Before-and-after object lists:
..............................

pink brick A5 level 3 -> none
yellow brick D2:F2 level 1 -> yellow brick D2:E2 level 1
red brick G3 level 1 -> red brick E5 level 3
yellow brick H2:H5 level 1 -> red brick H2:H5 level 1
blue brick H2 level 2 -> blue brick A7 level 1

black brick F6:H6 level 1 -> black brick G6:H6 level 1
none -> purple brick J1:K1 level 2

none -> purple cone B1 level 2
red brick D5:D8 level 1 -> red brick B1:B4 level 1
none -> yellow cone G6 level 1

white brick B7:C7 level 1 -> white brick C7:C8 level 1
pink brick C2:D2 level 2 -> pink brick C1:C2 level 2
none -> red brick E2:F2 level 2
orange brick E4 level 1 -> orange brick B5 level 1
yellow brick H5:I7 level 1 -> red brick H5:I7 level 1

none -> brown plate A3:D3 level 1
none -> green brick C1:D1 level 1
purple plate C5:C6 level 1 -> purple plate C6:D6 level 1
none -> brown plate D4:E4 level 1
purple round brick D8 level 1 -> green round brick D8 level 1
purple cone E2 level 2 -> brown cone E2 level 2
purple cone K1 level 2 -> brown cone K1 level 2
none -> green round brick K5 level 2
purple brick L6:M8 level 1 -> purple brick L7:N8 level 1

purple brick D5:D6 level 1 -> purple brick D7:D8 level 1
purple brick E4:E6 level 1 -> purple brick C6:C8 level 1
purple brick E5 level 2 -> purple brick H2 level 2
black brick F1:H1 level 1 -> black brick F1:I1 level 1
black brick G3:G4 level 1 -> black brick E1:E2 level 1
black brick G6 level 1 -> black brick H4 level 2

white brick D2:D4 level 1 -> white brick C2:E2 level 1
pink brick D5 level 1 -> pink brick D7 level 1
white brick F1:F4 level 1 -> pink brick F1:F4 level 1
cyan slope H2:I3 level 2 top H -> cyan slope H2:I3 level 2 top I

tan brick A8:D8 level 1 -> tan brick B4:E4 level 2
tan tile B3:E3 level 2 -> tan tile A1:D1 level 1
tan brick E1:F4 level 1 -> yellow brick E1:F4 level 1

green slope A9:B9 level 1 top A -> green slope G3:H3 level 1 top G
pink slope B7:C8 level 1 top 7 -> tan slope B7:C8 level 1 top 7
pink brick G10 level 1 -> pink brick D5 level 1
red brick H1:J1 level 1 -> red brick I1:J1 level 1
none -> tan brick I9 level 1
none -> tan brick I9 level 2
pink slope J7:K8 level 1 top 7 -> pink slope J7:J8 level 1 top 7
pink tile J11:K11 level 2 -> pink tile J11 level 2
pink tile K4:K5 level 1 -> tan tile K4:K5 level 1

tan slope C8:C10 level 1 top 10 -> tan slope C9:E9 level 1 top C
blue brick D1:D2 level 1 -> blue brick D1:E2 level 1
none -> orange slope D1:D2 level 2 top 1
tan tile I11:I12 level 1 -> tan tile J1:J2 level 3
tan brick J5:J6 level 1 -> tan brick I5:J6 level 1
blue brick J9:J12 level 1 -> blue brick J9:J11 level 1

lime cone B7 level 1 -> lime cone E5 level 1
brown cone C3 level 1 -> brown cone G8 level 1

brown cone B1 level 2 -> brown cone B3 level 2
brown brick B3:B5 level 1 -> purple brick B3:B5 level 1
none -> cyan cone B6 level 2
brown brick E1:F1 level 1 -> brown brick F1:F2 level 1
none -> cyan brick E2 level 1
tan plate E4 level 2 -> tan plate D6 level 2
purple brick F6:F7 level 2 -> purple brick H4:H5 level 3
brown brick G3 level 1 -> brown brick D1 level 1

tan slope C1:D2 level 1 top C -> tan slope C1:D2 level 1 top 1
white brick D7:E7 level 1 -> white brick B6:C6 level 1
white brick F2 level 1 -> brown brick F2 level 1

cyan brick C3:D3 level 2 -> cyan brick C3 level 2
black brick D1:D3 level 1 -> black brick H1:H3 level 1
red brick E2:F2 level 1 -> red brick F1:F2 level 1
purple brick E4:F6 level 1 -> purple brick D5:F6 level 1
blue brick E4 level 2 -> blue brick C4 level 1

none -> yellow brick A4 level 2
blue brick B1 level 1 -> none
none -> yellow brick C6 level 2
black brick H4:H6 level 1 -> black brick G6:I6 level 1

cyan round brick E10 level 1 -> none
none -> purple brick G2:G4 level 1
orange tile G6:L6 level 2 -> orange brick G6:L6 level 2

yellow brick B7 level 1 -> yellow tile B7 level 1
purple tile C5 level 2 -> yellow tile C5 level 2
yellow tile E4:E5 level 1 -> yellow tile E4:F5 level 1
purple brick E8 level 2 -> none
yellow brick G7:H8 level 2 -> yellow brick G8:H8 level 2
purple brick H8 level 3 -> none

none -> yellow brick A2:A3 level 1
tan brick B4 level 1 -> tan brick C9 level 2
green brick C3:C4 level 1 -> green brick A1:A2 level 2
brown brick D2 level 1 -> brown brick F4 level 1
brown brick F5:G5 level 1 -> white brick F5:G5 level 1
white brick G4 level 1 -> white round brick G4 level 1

..............................

Output the lines above exactly, but only those between the line holding "pink slope J7:K8" and the line holding "blue brick D1:D2", inclusive.

Solution for this exercise:
pink slope J7:K8 level 1 top 7 -> pink slope J7:J8 level 1 top 7
pink tile J11:K11 level 2 -> pink tile J11 level 2
pink tile K4:K5 level 1 -> tan tile K4:K5 level 1

tan slope C8:C10 level 1 top 10 -> tan slope C9:E9 level 1 top C
blue brick D1:D2 level 1 -> blue brick D1:E2 level 1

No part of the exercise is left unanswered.